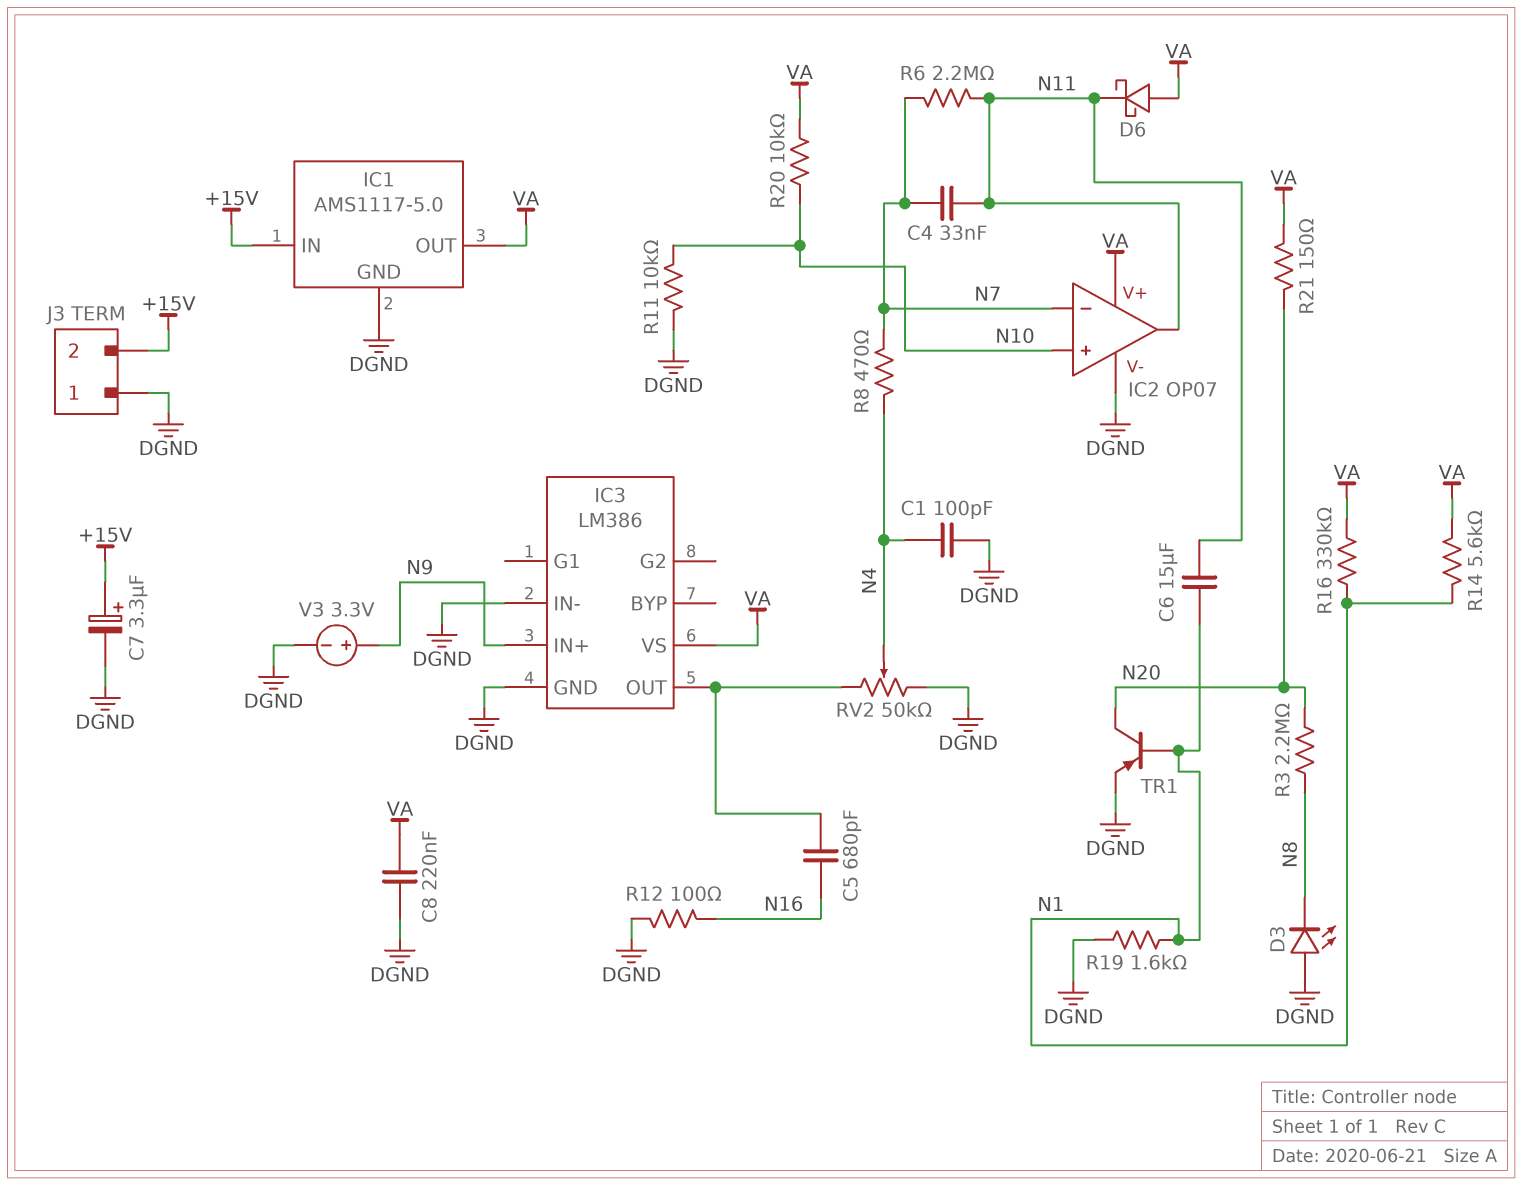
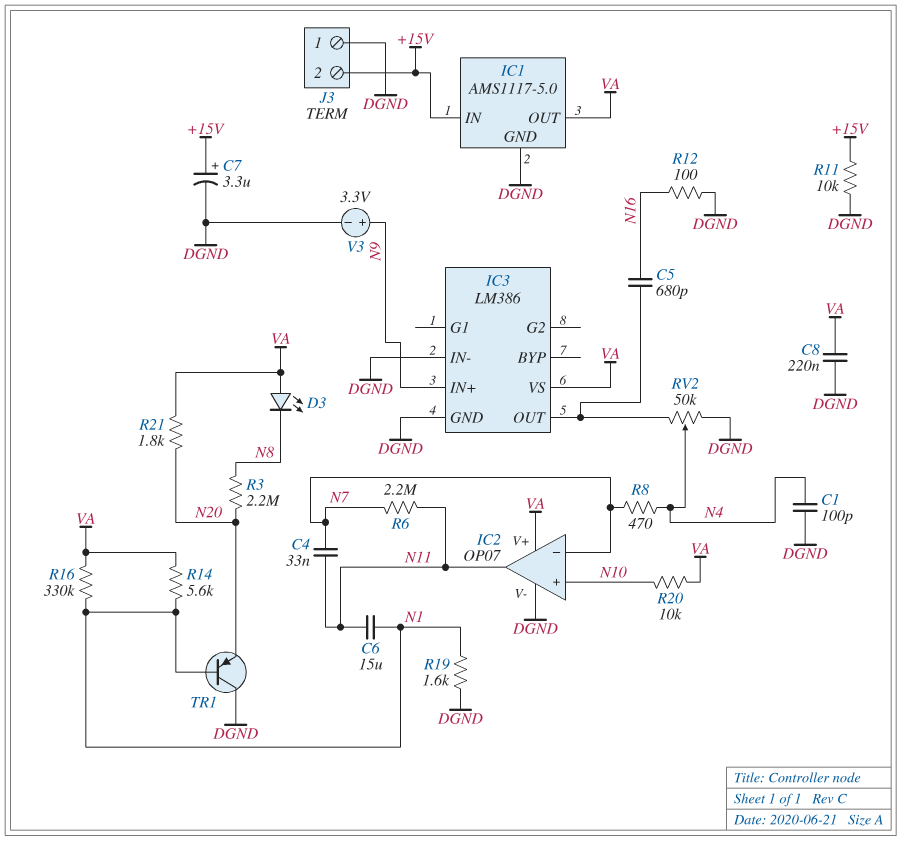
D3: LED (A DGND, K N8) -> LED (A VA, K N8)
D6: schottky (A VA, K N11) -> none
R11: 10k (DGND, N10) -> 10k (+15V, DGND)
R21: 150 (N20, VA) -> 1.8k (N20, VA)
TR1: PNP (B N1, C N20, E DGND) -> PNP (B N1, C DGND, E N20)

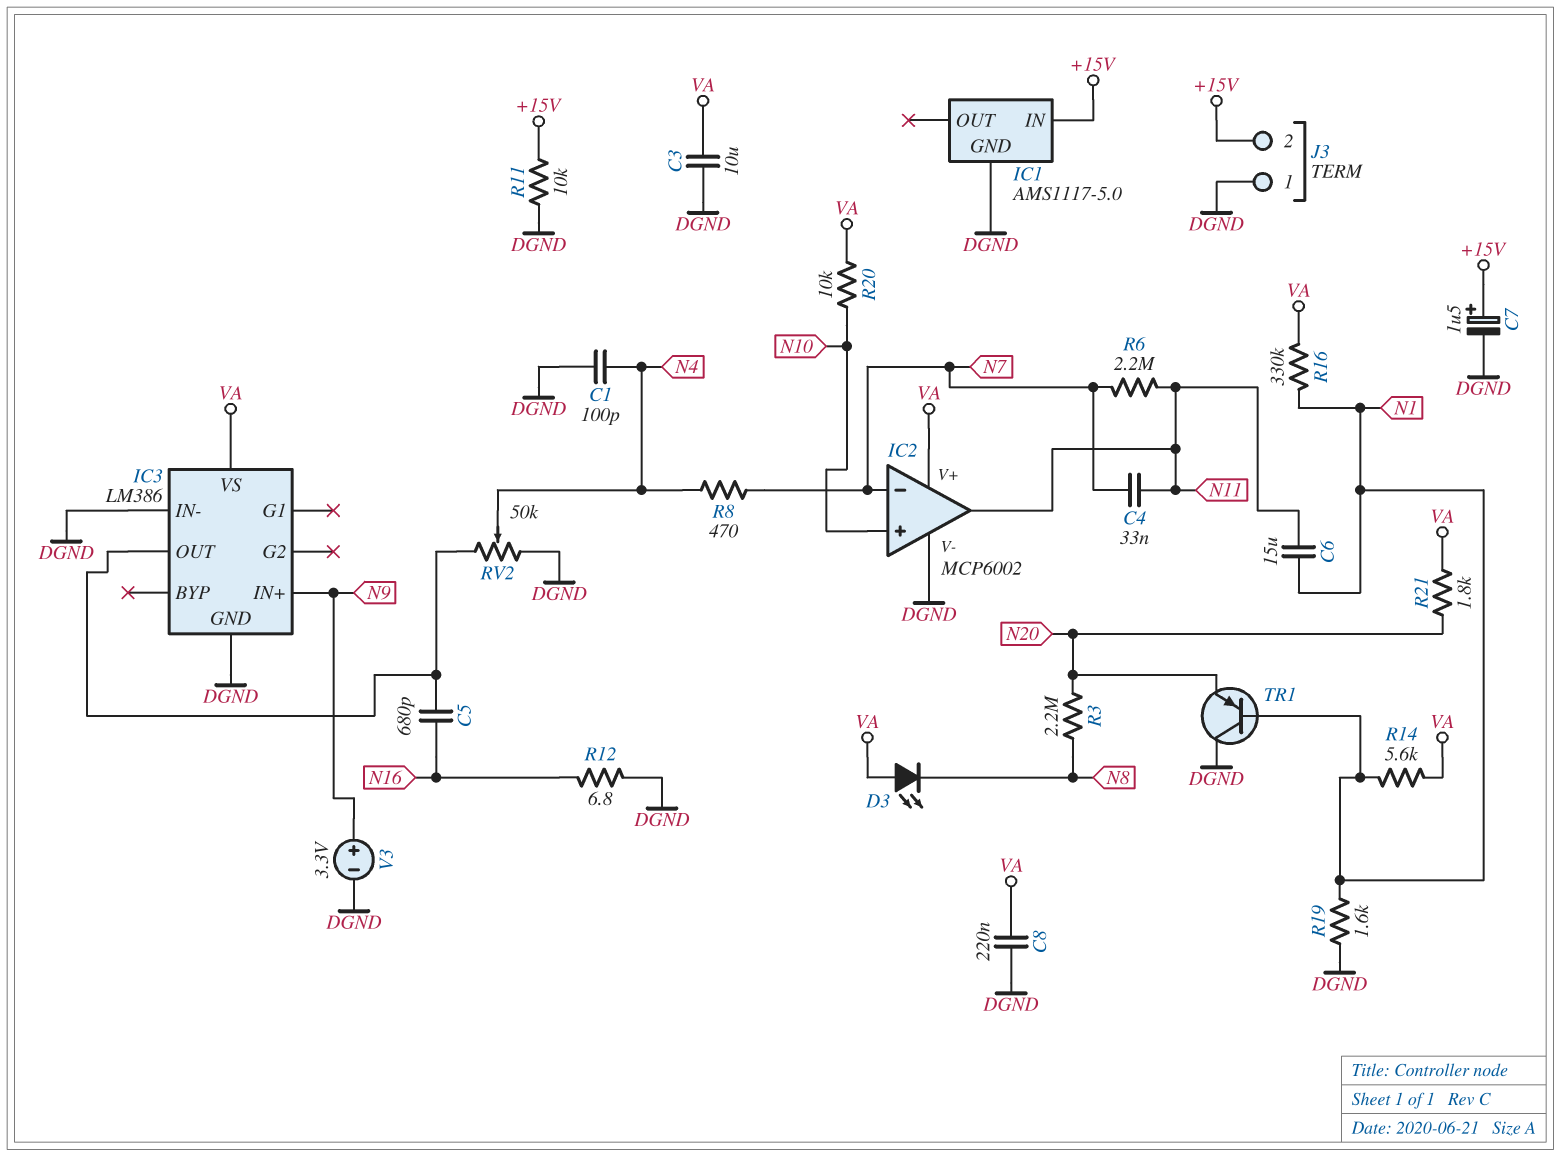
C3: none -> 10uF (DGND, VA)
C7: 3.3uF (plus +15V, minus DGND) -> 1.5uF (plus +15V, minus DGND)
IC1 pin OUT: VA -> none
IC2: OP07 -> MCP6002
R12: 100 (DGND, N16) -> 6.8 (DGND, N16)

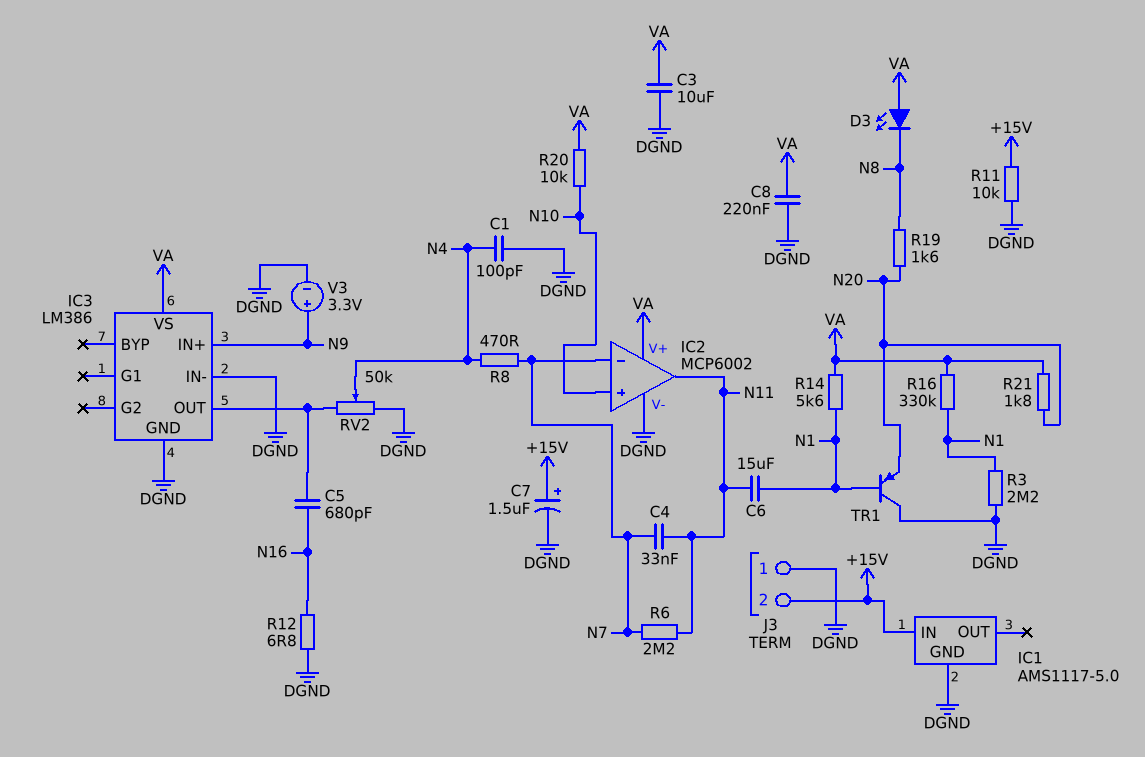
R3: 2.2M (N8, N20) -> 2.2M (DGND, N1)
R19: 1.6k (DGND, N1) -> 1.6k (N8, N20)

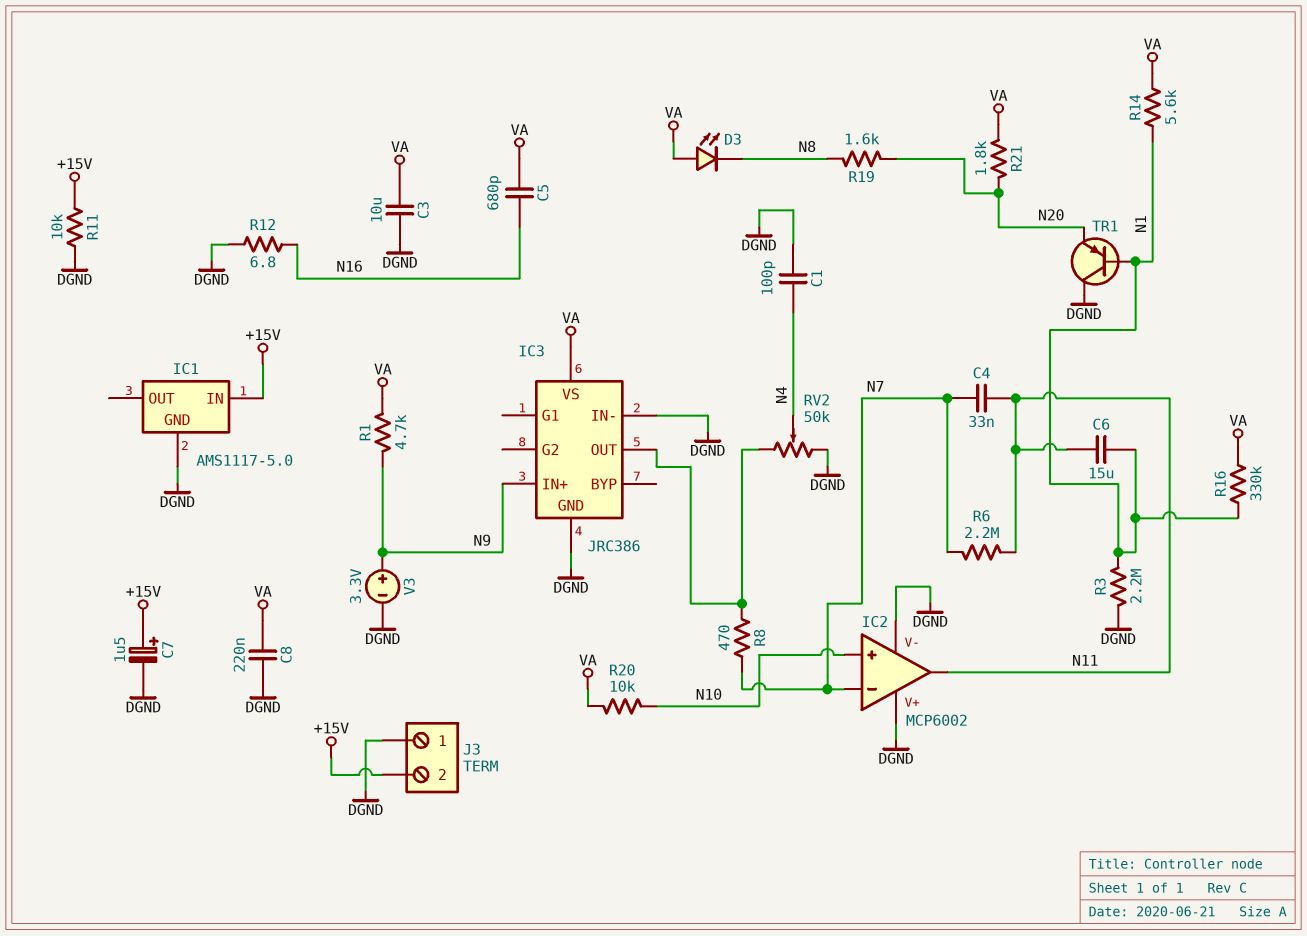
C5: 680pF (IC3/OUT, N16) -> 680pF (N16, VA)
IC2 pin V+: VA -> DGND
IC3: LM386 -> JRC386
R1: none -> 4.7k (N9, VA)
R8: 470 (N4, N7) -> 470 (IC3/OUT, N7)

## EXERCISE PROMPT
Each line of the data is to be duplicated exactly; pictures stay out of the copy.

## ANSWER TO THE PROBLEM
D3: LED (A DGND, K N8) -> LED (A VA, K N8)
D6: schottky (A VA, K N11) -> none
R11: 10k (DGND, N10) -> 10k (+15V, DGND)
R21: 150 (N20, VA) -> 1.8k (N20, VA)
TR1: PNP (B N1, C N20, E DGND) -> PNP (B N1, C DGND, E N20)

C3: none -> 10uF (DGND, VA)
C7: 3.3uF (plus +15V, minus DGND) -> 1.5uF (plus +15V, minus DGND)
IC1 pin OUT: VA -> none
IC2: OP07 -> MCP6002
R12: 100 (DGND, N16) -> 6.8 (DGND, N16)

R3: 2.2M (N8, N20) -> 2.2M (DGND, N1)
R19: 1.6k (DGND, N1) -> 1.6k (N8, N20)

C5: 680pF (IC3/OUT, N16) -> 680pF (N16, VA)
IC2 pin V+: VA -> DGND
IC3: LM386 -> JRC386
R1: none -> 4.7k (N9, VA)
R8: 470 (N4, N7) -> 470 (IC3/OUT, N7)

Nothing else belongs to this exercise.